*WORKING DATA:*
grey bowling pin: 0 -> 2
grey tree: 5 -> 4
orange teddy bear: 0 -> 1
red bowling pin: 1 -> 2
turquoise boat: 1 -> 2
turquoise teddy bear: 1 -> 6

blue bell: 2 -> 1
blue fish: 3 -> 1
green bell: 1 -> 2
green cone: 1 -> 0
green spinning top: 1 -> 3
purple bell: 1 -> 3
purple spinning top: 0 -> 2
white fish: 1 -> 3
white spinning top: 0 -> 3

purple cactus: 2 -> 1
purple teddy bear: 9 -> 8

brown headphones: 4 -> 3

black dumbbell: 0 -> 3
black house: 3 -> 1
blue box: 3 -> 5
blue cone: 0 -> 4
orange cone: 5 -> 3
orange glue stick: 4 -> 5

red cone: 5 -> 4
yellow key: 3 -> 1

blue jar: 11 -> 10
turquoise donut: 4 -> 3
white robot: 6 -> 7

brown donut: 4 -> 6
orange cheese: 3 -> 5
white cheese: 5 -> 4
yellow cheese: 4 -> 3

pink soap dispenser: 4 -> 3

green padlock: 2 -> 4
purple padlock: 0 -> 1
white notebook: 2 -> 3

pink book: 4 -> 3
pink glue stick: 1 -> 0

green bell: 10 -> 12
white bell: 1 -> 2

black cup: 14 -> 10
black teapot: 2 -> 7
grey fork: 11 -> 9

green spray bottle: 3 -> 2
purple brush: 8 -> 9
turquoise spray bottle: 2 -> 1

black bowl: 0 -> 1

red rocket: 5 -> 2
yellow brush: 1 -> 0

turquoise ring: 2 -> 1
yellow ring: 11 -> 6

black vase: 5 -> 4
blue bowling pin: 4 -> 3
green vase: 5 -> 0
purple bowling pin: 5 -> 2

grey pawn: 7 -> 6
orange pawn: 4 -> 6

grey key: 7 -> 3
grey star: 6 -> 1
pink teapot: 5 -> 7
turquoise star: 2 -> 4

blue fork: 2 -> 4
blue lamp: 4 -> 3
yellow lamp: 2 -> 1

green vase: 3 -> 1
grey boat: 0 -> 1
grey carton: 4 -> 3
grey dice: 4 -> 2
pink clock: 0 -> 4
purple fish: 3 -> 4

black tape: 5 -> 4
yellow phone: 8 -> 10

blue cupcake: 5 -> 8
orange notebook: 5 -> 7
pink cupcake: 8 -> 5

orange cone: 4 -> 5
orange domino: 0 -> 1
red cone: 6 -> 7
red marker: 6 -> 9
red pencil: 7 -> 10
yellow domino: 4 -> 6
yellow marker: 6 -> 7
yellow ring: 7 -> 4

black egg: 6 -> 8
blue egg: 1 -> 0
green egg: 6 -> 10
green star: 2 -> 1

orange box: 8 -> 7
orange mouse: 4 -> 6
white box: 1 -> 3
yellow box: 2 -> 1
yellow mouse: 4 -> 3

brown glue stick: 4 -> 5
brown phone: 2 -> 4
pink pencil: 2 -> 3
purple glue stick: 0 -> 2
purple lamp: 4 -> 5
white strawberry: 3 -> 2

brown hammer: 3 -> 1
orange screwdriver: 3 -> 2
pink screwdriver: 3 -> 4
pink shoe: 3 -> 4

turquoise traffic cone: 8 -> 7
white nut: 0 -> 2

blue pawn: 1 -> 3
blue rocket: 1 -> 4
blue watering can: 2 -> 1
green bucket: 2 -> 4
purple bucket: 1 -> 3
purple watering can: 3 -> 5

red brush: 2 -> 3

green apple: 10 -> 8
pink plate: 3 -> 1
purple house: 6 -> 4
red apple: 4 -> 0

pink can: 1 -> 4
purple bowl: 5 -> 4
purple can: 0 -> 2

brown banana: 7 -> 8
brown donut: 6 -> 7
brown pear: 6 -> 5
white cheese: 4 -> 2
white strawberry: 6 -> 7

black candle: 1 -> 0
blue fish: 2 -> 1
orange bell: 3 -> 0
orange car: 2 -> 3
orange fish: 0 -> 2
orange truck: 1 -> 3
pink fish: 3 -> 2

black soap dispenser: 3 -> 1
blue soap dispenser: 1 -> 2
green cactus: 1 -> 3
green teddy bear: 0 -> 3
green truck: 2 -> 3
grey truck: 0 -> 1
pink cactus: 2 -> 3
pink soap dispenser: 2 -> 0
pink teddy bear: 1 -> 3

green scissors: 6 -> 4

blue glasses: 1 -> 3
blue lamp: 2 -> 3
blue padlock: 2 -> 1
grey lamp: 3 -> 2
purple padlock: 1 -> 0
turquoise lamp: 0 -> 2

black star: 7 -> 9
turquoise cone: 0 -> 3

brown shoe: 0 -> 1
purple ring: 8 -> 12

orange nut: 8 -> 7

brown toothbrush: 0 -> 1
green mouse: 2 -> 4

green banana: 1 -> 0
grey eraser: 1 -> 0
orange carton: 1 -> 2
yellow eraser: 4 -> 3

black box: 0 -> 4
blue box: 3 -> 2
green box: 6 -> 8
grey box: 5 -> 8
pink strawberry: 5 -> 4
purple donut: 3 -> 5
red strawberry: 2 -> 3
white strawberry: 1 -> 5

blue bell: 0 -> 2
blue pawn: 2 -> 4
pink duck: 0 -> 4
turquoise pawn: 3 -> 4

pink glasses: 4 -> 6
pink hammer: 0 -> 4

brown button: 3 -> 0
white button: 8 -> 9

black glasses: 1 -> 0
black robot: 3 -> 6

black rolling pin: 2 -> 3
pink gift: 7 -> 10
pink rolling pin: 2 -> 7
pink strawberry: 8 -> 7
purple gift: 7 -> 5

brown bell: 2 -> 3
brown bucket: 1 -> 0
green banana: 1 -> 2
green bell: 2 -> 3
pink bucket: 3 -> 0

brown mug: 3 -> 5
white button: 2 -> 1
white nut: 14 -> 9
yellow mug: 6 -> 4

*EXERCISE DETAILS:* Exactness is what counts here: write out every record again.

*REPLY TO THE TASK:*
grey bowling pin: 0 -> 2
grey tree: 5 -> 4
orange teddy bear: 0 -> 1
red bowling pin: 1 -> 2
turquoise boat: 1 -> 2
turquoise teddy bear: 1 -> 6

blue bell: 2 -> 1
blue fish: 3 -> 1
green bell: 1 -> 2
green cone: 1 -> 0
green spinning top: 1 -> 3
purple bell: 1 -> 3
purple spinning top: 0 -> 2
white fish: 1 -> 3
white spinning top: 0 -> 3

purple cactus: 2 -> 1
purple teddy bear: 9 -> 8

brown headphones: 4 -> 3

black dumbbell: 0 -> 3
black house: 3 -> 1
blue box: 3 -> 5
blue cone: 0 -> 4
orange cone: 5 -> 3
orange glue stick: 4 -> 5

red cone: 5 -> 4
yellow key: 3 -> 1

blue jar: 11 -> 10
turquoise donut: 4 -> 3
white robot: 6 -> 7

brown donut: 4 -> 6
orange cheese: 3 -> 5
white cheese: 5 -> 4
yellow cheese: 4 -> 3

pink soap dispenser: 4 -> 3

green padlock: 2 -> 4
purple padlock: 0 -> 1
white notebook: 2 -> 3

pink book: 4 -> 3
pink glue stick: 1 -> 0

green bell: 10 -> 12
white bell: 1 -> 2

black cup: 14 -> 10
black teapot: 2 -> 7
grey fork: 11 -> 9

green spray bottle: 3 -> 2
purple brush: 8 -> 9
turquoise spray bottle: 2 -> 1

black bowl: 0 -> 1

red rocket: 5 -> 2
yellow brush: 1 -> 0

turquoise ring: 2 -> 1
yellow ring: 11 -> 6

black vase: 5 -> 4
blue bowling pin: 4 -> 3
green vase: 5 -> 0
purple bowling pin: 5 -> 2

grey pawn: 7 -> 6
orange pawn: 4 -> 6

grey key: 7 -> 3
grey star: 6 -> 1
pink teapot: 5 -> 7
turquoise star: 2 -> 4

blue fork: 2 -> 4
blue lamp: 4 -> 3
yellow lamp: 2 -> 1

green vase: 3 -> 1
grey boat: 0 -> 1
grey carton: 4 -> 3
grey dice: 4 -> 2
pink clock: 0 -> 4
purple fish: 3 -> 4

black tape: 5 -> 4
yellow phone: 8 -> 10

blue cupcake: 5 -> 8
orange notebook: 5 -> 7
pink cupcake: 8 -> 5

orange cone: 4 -> 5
orange domino: 0 -> 1
red cone: 6 -> 7
red marker: 6 -> 9
red pencil: 7 -> 10
yellow domino: 4 -> 6
yellow marker: 6 -> 7
yellow ring: 7 -> 4

black egg: 6 -> 8
blue egg: 1 -> 0
green egg: 6 -> 10
green star: 2 -> 1

orange box: 8 -> 7
orange mouse: 4 -> 6
white box: 1 -> 3
yellow box: 2 -> 1
yellow mouse: 4 -> 3

brown glue stick: 4 -> 5
brown phone: 2 -> 4
pink pencil: 2 -> 3
purple glue stick: 0 -> 2
purple lamp: 4 -> 5
white strawberry: 3 -> 2

brown hammer: 3 -> 1
orange screwdriver: 3 -> 2
pink screwdriver: 3 -> 4
pink shoe: 3 -> 4

turquoise traffic cone: 8 -> 7
white nut: 0 -> 2

blue pawn: 1 -> 3
blue rocket: 1 -> 4
blue watering can: 2 -> 1
green bucket: 2 -> 4
purple bucket: 1 -> 3
purple watering can: 3 -> 5

red brush: 2 -> 3

green apple: 10 -> 8
pink plate: 3 -> 1
purple house: 6 -> 4
red apple: 4 -> 0

pink can: 1 -> 4
purple bowl: 5 -> 4
purple can: 0 -> 2

brown banana: 7 -> 8
brown donut: 6 -> 7
brown pear: 6 -> 5
white cheese: 4 -> 2
white strawberry: 6 -> 7

black candle: 1 -> 0
blue fish: 2 -> 1
orange bell: 3 -> 0
orange car: 2 -> 3
orange fish: 0 -> 2
orange truck: 1 -> 3
pink fish: 3 -> 2

black soap dispenser: 3 -> 1
blue soap dispenser: 1 -> 2
green cactus: 1 -> 3
green teddy bear: 0 -> 3
green truck: 2 -> 3
grey truck: 0 -> 1
pink cactus: 2 -> 3
pink soap dispenser: 2 -> 0
pink teddy bear: 1 -> 3

green scissors: 6 -> 4

blue glasses: 1 -> 3
blue lamp: 2 -> 3
blue padlock: 2 -> 1
grey lamp: 3 -> 2
purple padlock: 1 -> 0
turquoise lamp: 0 -> 2

black star: 7 -> 9
turquoise cone: 0 -> 3

brown shoe: 0 -> 1
purple ring: 8 -> 12

orange nut: 8 -> 7

brown toothbrush: 0 -> 1
green mouse: 2 -> 4

green banana: 1 -> 0
grey eraser: 1 -> 0
orange carton: 1 -> 2
yellow eraser: 4 -> 3

black box: 0 -> 4
blue box: 3 -> 2
green box: 6 -> 8
grey box: 5 -> 8
pink strawberry: 5 -> 4
purple donut: 3 -> 5
red strawberry: 2 -> 3
white strawberry: 1 -> 5

blue bell: 0 -> 2
blue pawn: 2 -> 4
pink duck: 0 -> 4
turquoise pawn: 3 -> 4

pink glasses: 4 -> 6
pink hammer: 0 -> 4

brown button: 3 -> 0
white button: 8 -> 9

black glasses: 1 -> 0
black robot: 3 -> 6

black rolling pin: 2 -> 3
pink gift: 7 -> 10
pink rolling pin: 2 -> 7
pink strawberry: 8 -> 7
purple gift: 7 -> 5

brown bell: 2 -> 3
brown bucket: 1 -> 0
green banana: 1 -> 2
green bell: 2 -> 3
pink bucket: 3 -> 0

brown mug: 3 -> 5
white button: 2 -> 1
white nut: 14 -> 9
yellow mug: 6 -> 4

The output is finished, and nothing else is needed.